**Work instruction:** Give the records again exactly, but drop the pictures.

**Information shown:**
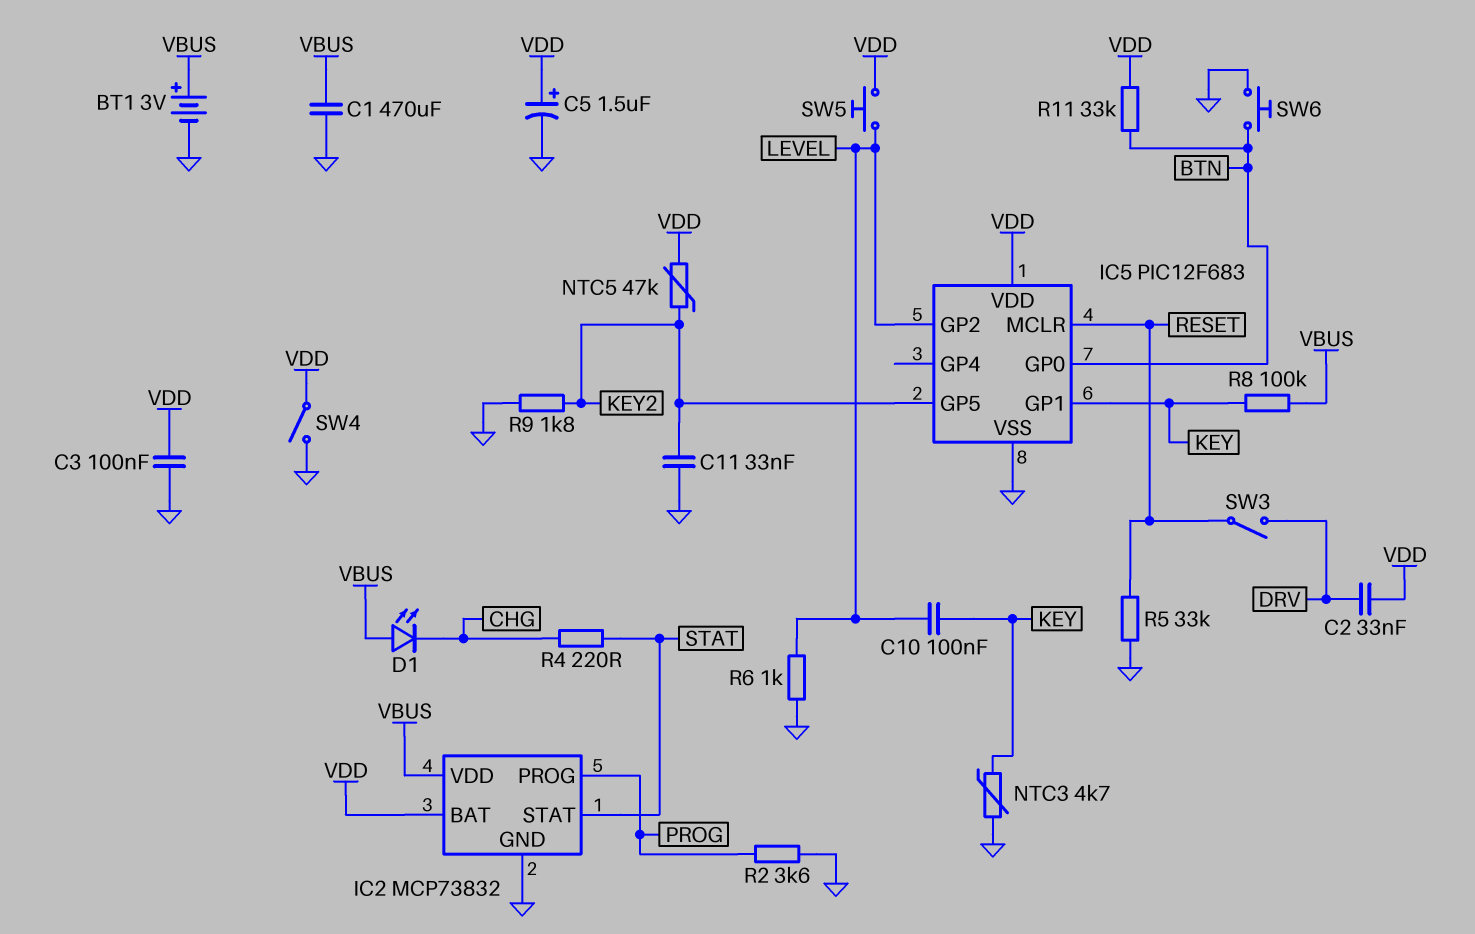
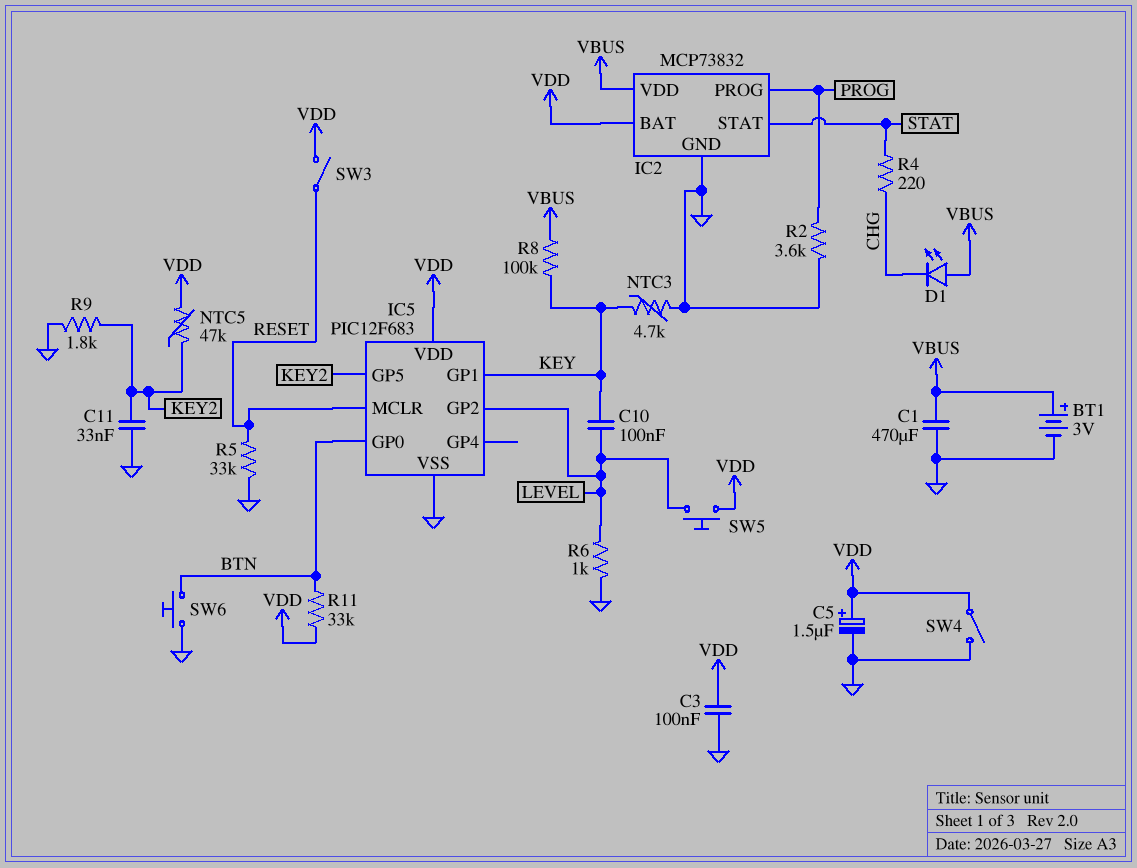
C2: 33nF (DRV, VDD) -> none
SW3: switch (DRV, RESET) -> switch (RESET, VDD)

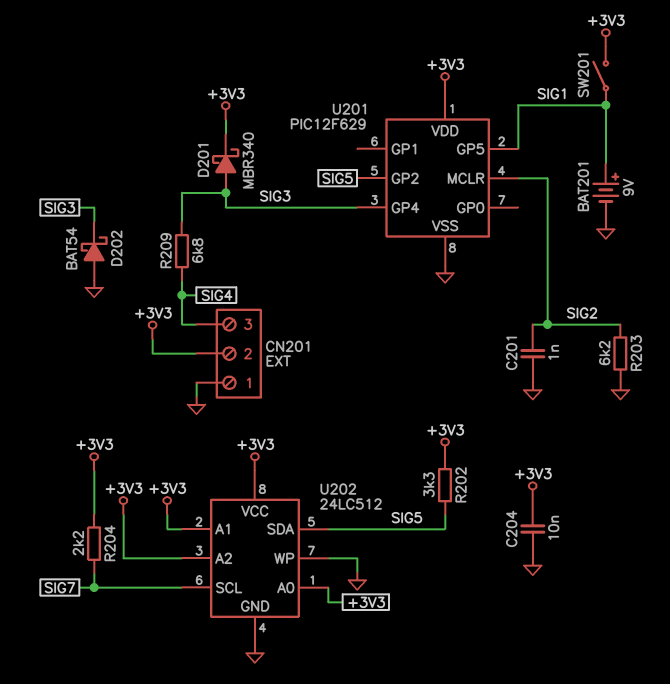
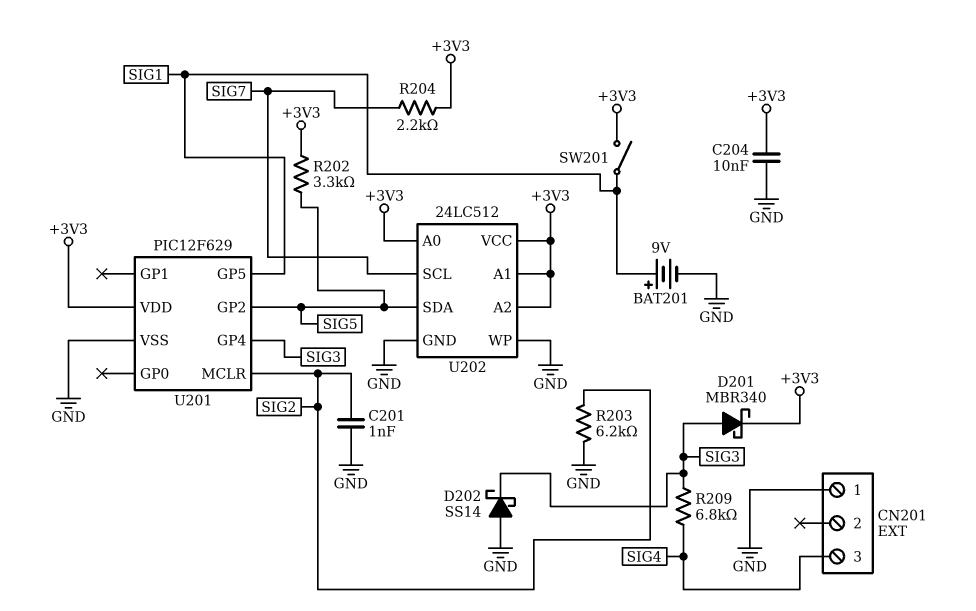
CN201 pin 2: +3V3 -> none
D202: schottky BAT54 (A GND, K SIG3) -> schottky SS14 (A GND, K SIG3)

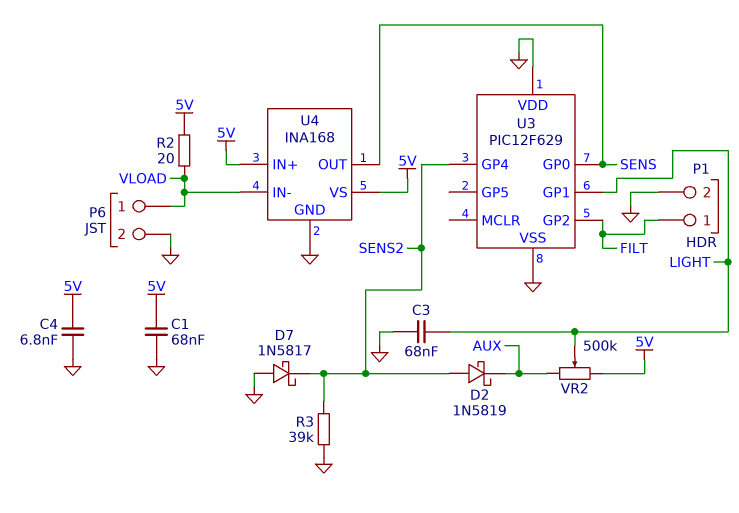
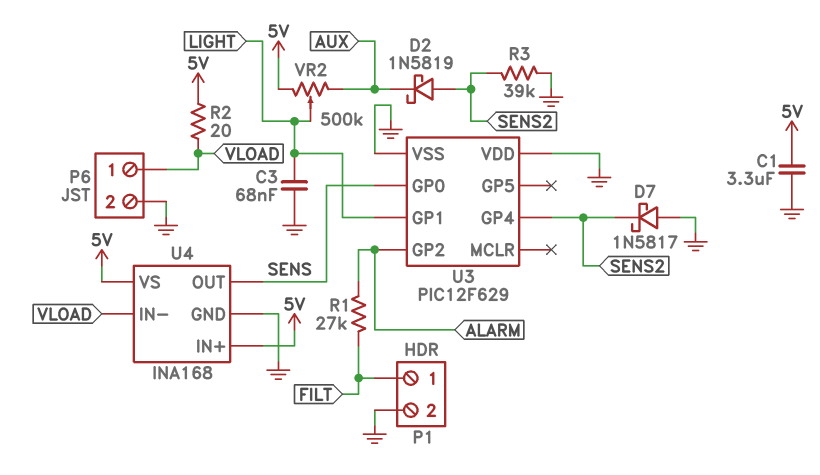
C1: 68nF (5V, GND) -> 3.3uF (5V, GND)
C4: 6.8nF (5V, GND) -> none
R1: none -> 27k (ALARM, FILT)
U3 pin GP2: FILT -> ALARM

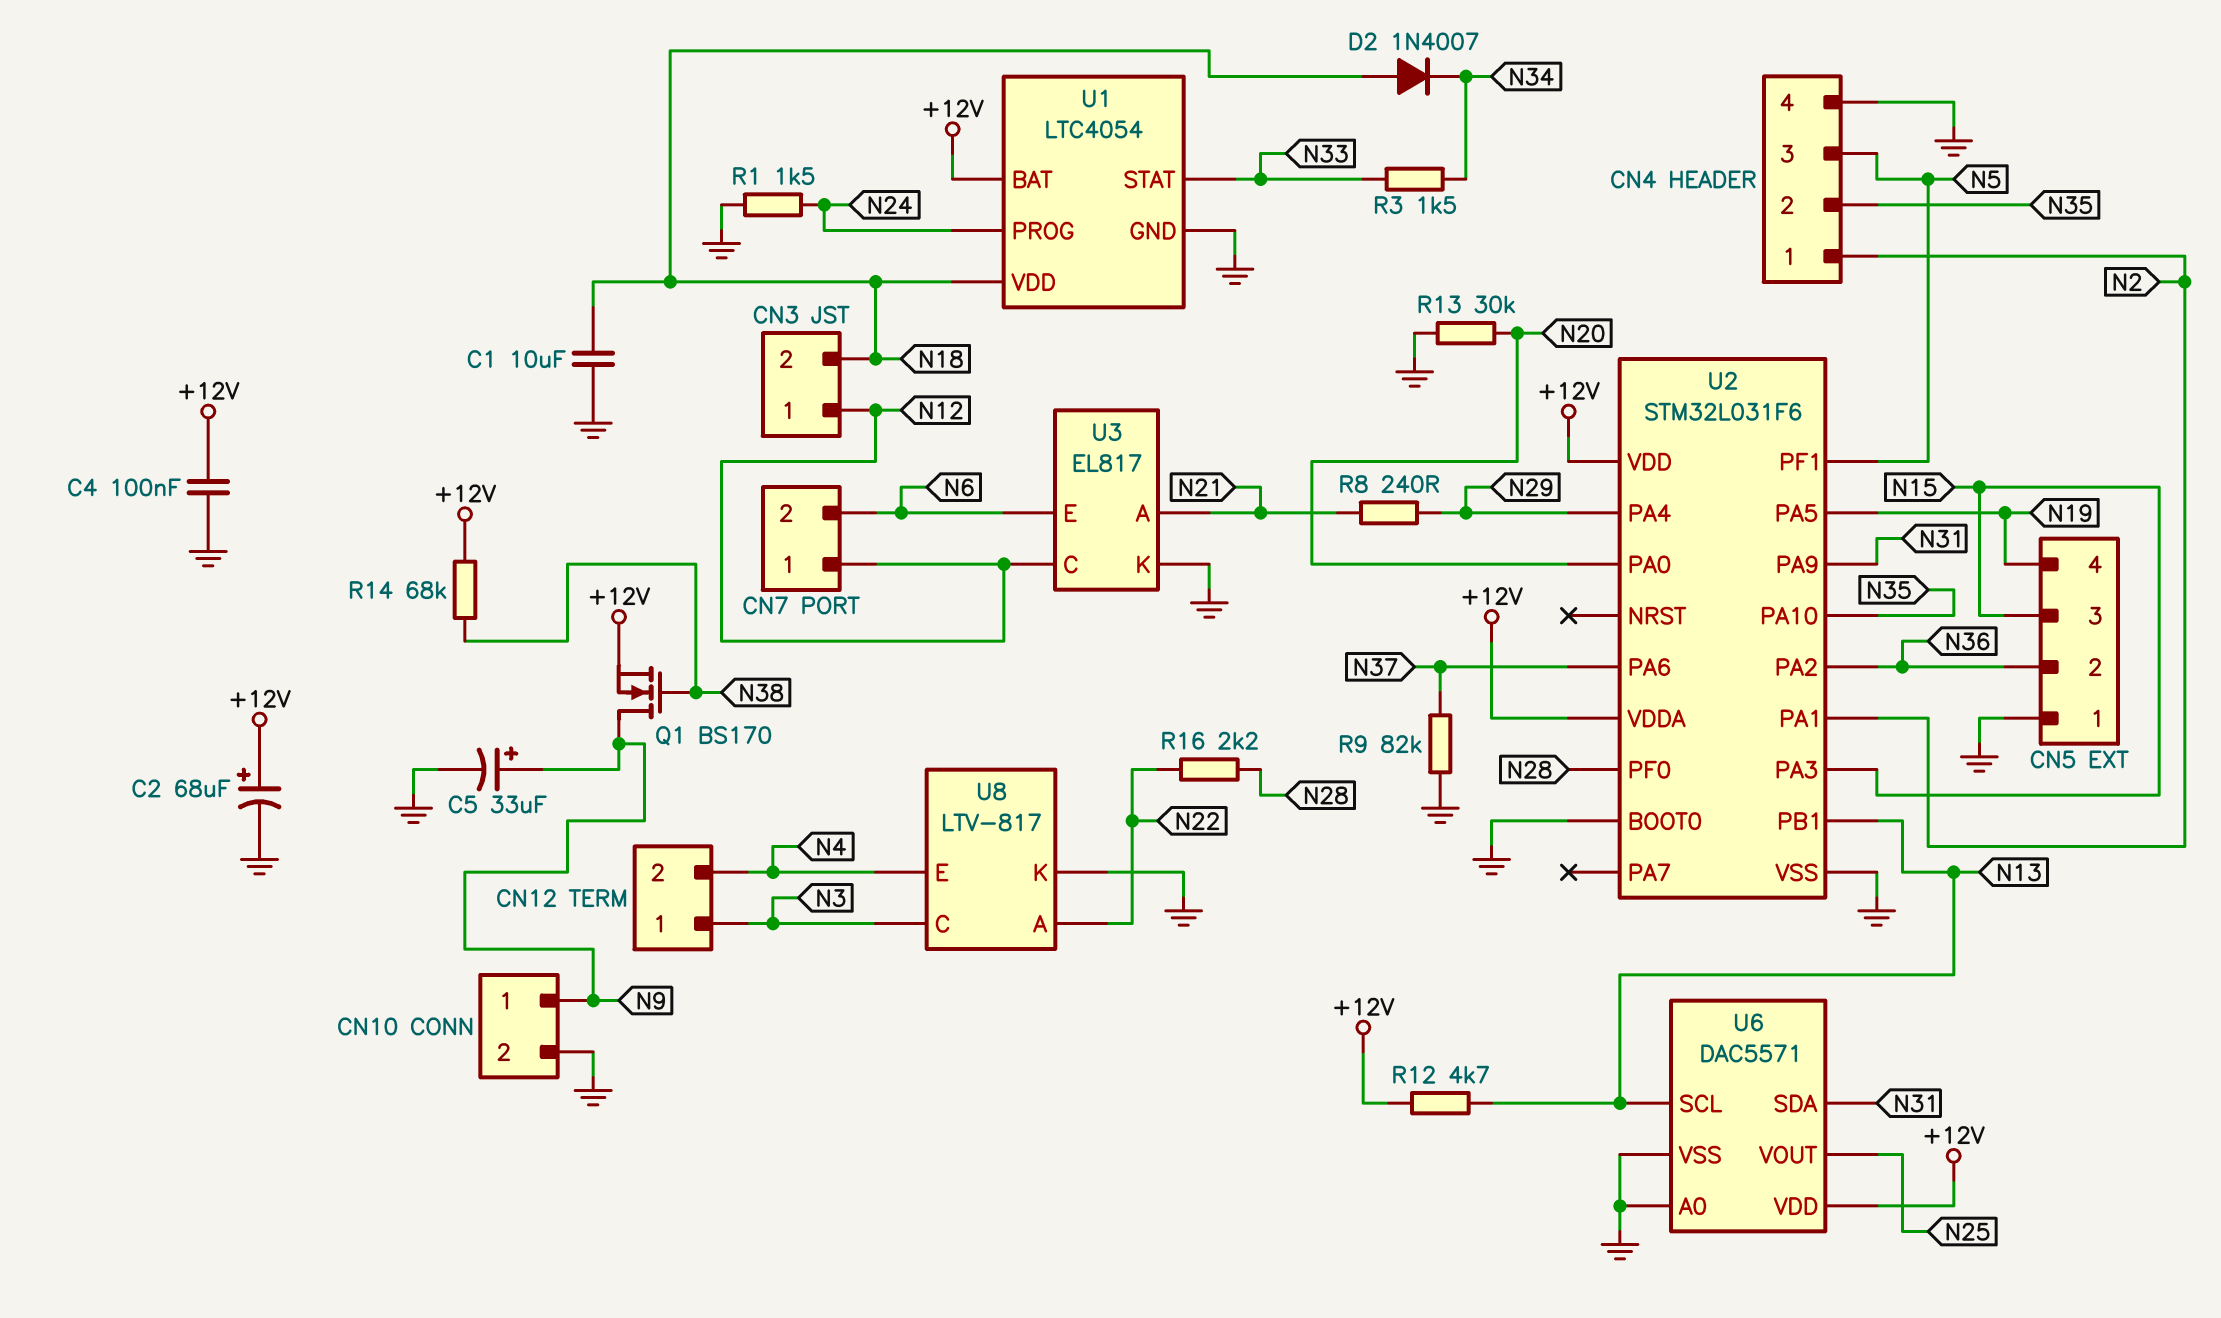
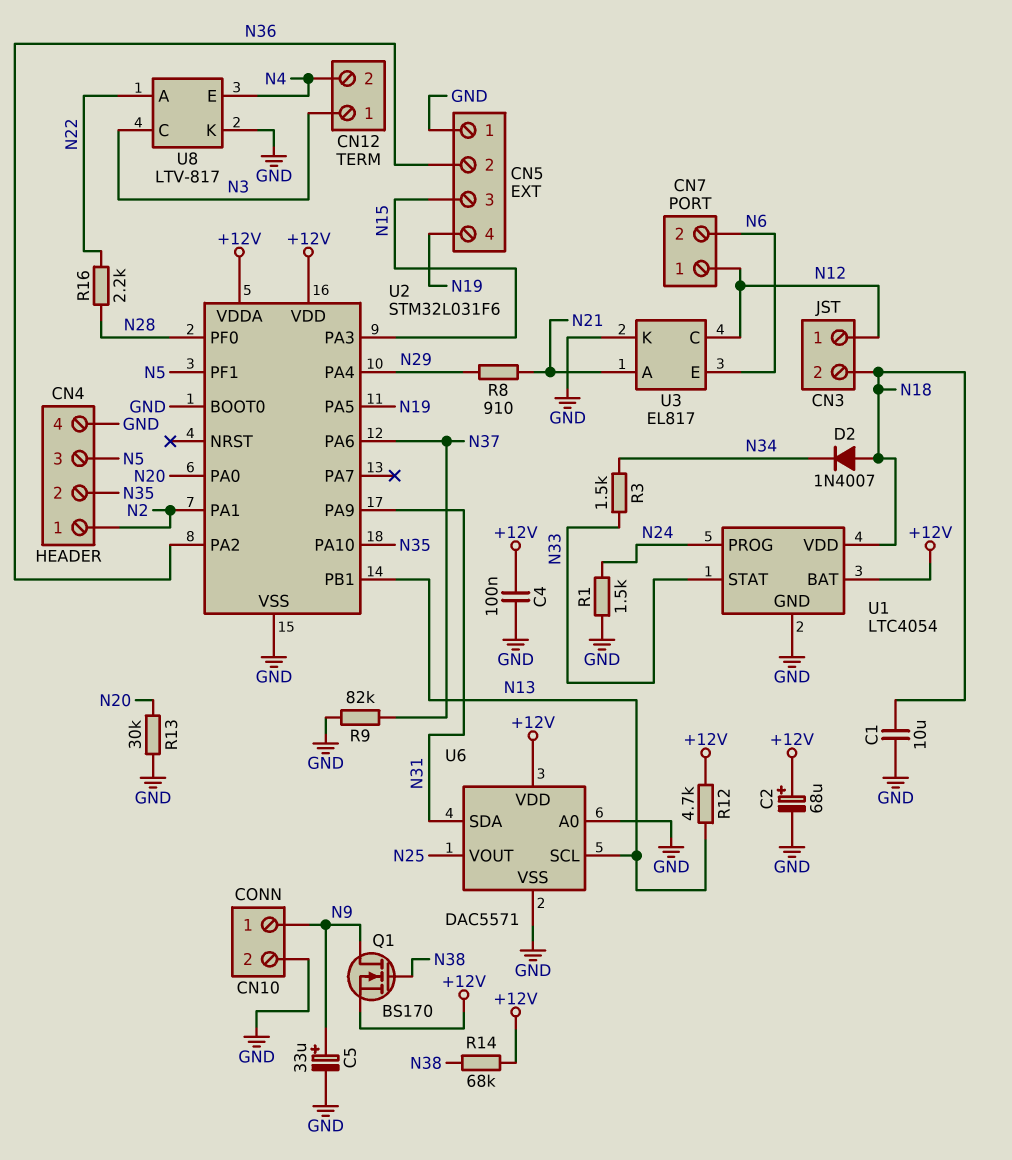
R8: 240 (N21, N29) -> 910 (N21, N29)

**Problem solution:**
C2: 33nF (DRV, VDD) -> none
SW3: switch (DRV, RESET) -> switch (RESET, VDD)

CN201 pin 2: +3V3 -> none
D202: schottky BAT54 (A GND, K SIG3) -> schottky SS14 (A GND, K SIG3)

C1: 68nF (5V, GND) -> 3.3uF (5V, GND)
C4: 6.8nF (5V, GND) -> none
R1: none -> 27k (ALARM, FILT)
U3 pin GP2: FILT -> ALARM

R8: 240 (N21, N29) -> 910 (N21, N29)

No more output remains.